» **AIM OF THE TASK**
Lines in the listing below containing the string "camera" are to be identified and copied.

——

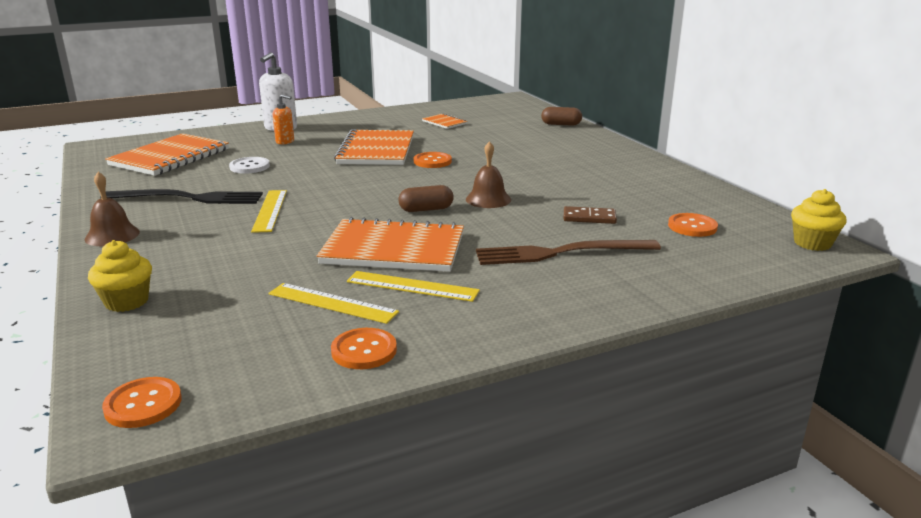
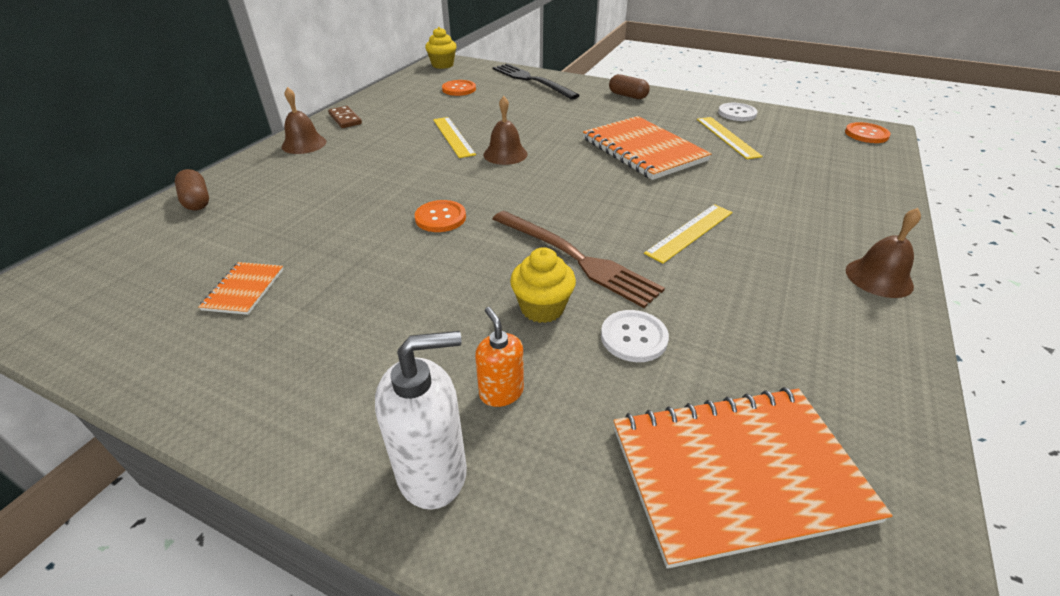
camera: 130 degrees left, 15 degrees up
(127, 302) = (869, 192): yellow cupcake -> yellow cupcake (542, 308)
(188, 198) = (765, 303): black fork -> black fork (532, 80)
(364, 350) = (737, 113): orange button -> white button
(376, 150) = (443, 274): orange notebook -> none
(412, 286) = (669, 126): yellow ruler -> yellow ruler (453, 136)
(426, 209) = (564, 167): brown capsule -> brown capsule (627, 96)
(560, 253) = (557, 108): brown fork -> brown fork (576, 258)
(589, 218) = (488, 115): brown domino -> brown domino (345, 119)
(616, 152) = (304, 144): none -> brown bell

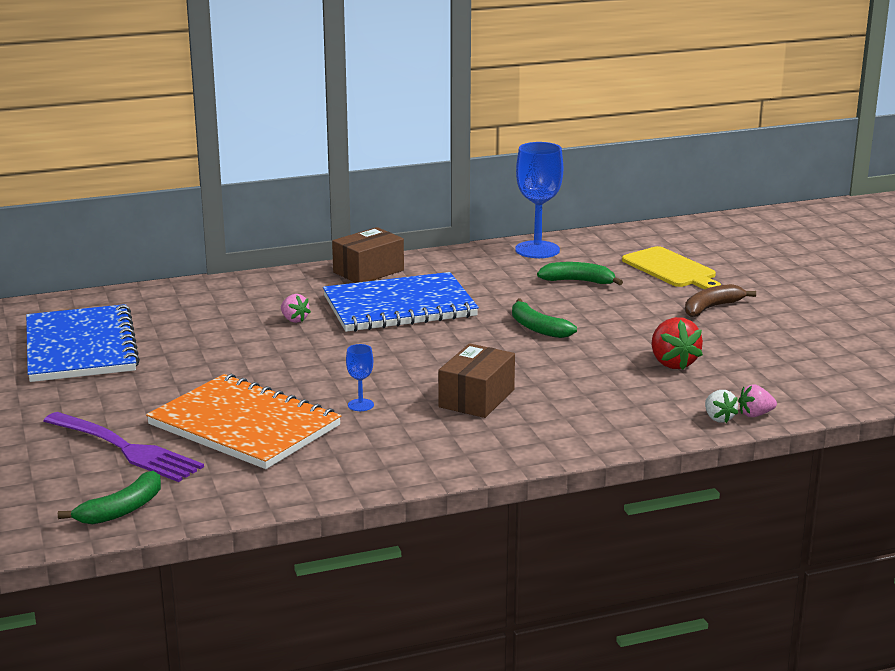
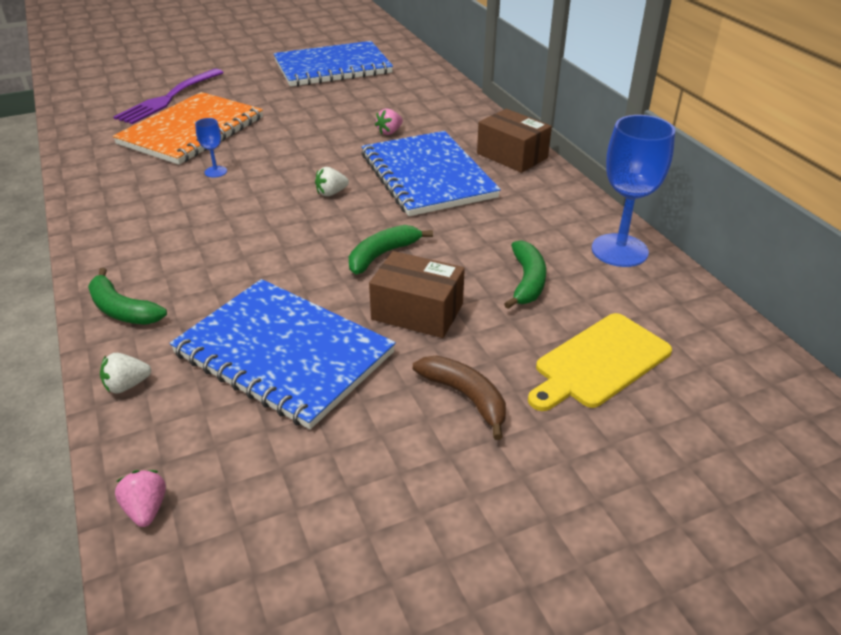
camera: 85 degrees right, 15 degrees up
(122, 510) = (84, 106): green banana -> green banana (122, 310)
(423, 347) = (331, 193): none -> white strawberry
(476, 398) = (216, 224): brown box -> brown box (417, 311)
(672, 363) = (284, 353): red strawberry -> blue notebook
(755, 414) = (127, 419): pink strawberry -> pink strawberry (146, 509)

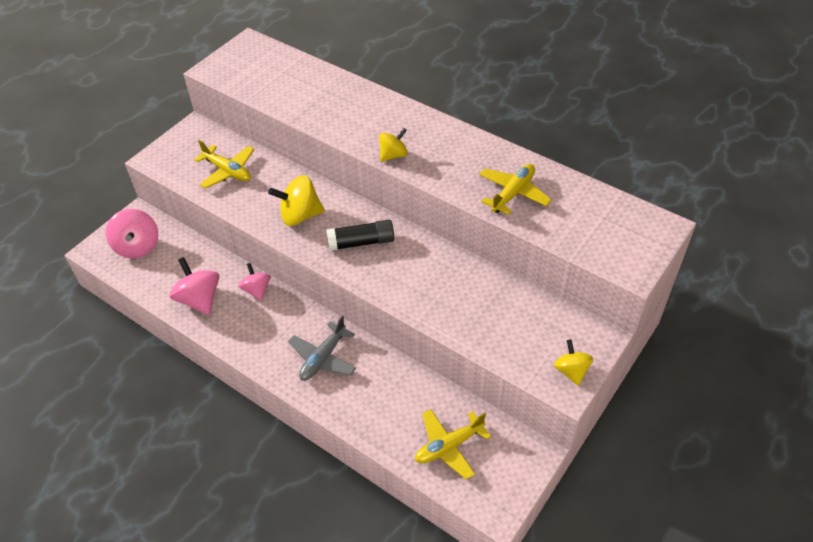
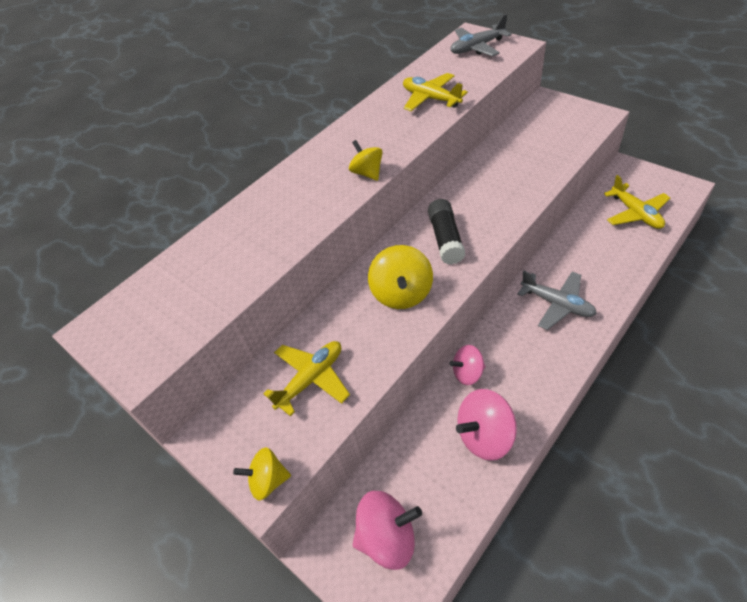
camera: 80 degrees left, 0 degrees up
(571, 371) = (583, 112): yellow spinning top -> yellow spinning top (268, 481)
(625, 232) = (477, 48): none -> grey plane

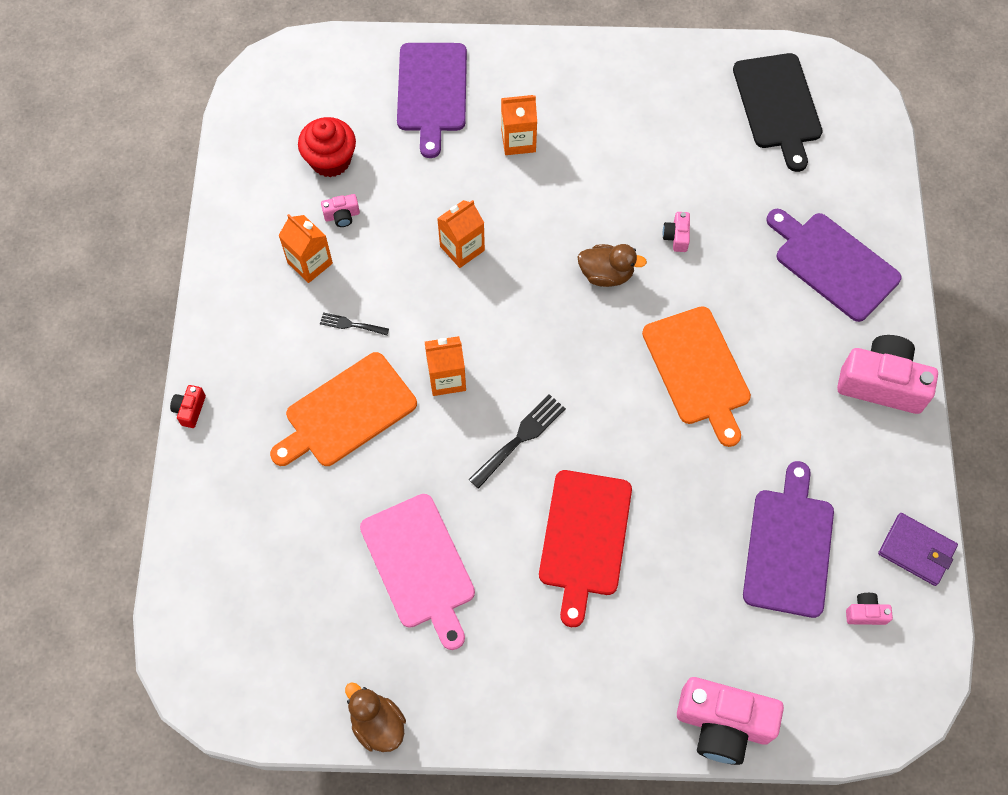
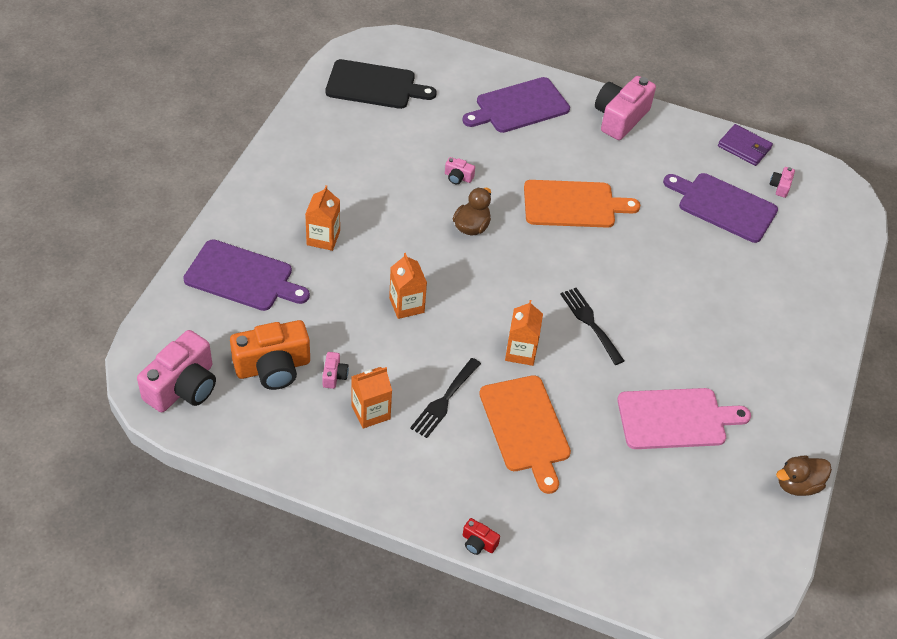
camera: 75 degrees left, 15 degrees down
(330, 160) = (273, 367): red cupcake -> orange camera
(351, 324) = (444, 401): black fork -> black fork, size x1.70
(584, 538) = (684, 312): red cutting board -> none
(723, 724) = (839, 284): pink camera -> pink camera (183, 387)
(916, 550) = (744, 147): purple wallet -> purple wallet turned 75 degrees clockwise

——

» **OUTPUT BELOW**
camera: 130 degrees left, 15 degrees up
camera: 85 degrees right, 15 degrees up
camera: 80 degrees left, 0 degrees up
camera: 75 degrees left, 15 degrees down
(330, 160) = (273, 367): red cupcake -> orange camera
(723, 724) = (839, 284): pink camera -> pink camera (183, 387)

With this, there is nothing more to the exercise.